→ What to work on: Here is the task for the records below: repeat exactly the lines from the one with "pink pyramid: 4 -> 3" to the one with "brown dice: 7 -> 2", both included, and nothing else.

→ Exercise inputs:
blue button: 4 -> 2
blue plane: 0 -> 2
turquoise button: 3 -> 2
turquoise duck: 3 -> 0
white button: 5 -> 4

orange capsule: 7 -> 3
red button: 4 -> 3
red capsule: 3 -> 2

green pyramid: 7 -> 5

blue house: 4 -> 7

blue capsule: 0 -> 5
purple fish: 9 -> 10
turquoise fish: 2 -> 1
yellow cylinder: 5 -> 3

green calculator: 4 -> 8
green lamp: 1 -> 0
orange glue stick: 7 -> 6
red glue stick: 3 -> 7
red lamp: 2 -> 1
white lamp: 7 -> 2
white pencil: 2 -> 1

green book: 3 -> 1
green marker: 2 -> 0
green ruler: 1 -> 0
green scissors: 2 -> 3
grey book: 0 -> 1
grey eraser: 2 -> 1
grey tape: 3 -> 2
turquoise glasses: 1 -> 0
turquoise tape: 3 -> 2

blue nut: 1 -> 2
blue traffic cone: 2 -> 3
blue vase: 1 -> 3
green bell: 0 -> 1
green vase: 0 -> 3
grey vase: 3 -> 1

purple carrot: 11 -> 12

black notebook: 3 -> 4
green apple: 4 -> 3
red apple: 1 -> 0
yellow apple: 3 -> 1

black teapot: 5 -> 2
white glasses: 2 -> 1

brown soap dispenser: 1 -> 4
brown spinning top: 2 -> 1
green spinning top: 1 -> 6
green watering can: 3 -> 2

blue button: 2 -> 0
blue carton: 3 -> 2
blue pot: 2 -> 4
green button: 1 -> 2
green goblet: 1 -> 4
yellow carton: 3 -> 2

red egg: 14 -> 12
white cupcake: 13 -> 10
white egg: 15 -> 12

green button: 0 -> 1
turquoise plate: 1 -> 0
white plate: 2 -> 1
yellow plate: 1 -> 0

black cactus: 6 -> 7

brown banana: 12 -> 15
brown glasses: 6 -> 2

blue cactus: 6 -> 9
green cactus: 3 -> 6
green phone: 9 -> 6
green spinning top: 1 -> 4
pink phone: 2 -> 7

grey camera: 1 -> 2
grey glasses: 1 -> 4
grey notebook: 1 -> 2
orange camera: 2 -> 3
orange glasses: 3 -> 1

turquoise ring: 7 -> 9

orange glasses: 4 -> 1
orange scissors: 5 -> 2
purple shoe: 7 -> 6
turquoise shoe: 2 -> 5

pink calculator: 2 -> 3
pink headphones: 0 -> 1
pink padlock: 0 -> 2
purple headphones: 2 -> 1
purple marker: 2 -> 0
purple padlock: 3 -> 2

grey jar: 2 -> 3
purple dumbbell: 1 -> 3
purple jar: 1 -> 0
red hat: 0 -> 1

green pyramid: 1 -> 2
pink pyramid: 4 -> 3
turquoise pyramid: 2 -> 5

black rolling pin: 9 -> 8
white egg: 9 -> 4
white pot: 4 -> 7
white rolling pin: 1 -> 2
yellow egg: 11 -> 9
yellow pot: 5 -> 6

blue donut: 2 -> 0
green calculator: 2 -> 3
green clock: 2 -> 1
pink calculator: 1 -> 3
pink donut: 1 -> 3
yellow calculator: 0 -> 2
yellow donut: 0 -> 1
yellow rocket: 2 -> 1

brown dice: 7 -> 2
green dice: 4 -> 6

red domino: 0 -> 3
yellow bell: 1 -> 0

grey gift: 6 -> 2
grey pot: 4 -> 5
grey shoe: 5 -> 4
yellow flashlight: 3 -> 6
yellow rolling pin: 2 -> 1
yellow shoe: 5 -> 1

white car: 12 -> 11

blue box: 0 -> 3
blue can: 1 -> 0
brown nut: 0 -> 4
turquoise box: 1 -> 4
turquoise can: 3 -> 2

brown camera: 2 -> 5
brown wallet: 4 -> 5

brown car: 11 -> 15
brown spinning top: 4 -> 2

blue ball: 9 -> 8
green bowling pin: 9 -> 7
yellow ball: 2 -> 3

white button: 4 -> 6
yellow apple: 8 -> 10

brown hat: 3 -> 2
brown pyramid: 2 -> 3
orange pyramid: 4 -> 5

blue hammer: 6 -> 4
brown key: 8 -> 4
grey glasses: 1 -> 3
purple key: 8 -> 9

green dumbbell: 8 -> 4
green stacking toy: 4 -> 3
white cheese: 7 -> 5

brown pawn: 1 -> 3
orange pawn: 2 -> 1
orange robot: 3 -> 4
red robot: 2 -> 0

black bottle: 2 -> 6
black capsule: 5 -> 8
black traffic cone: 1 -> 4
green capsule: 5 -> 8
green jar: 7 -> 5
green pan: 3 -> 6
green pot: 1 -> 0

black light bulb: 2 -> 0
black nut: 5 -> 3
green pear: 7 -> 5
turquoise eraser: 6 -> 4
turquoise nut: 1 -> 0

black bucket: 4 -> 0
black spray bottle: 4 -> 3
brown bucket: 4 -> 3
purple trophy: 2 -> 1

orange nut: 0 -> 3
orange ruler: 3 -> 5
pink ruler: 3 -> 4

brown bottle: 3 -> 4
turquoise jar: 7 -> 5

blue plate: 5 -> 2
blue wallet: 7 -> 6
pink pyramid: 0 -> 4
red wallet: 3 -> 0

→ Response:
pink pyramid: 4 -> 3
turquoise pyramid: 2 -> 5

black rolling pin: 9 -> 8
white egg: 9 -> 4
white pot: 4 -> 7
white rolling pin: 1 -> 2
yellow egg: 11 -> 9
yellow pot: 5 -> 6

blue donut: 2 -> 0
green calculator: 2 -> 3
green clock: 2 -> 1
pink calculator: 1 -> 3
pink donut: 1 -> 3
yellow calculator: 0 -> 2
yellow donut: 0 -> 1
yellow rocket: 2 -> 1

brown dice: 7 -> 2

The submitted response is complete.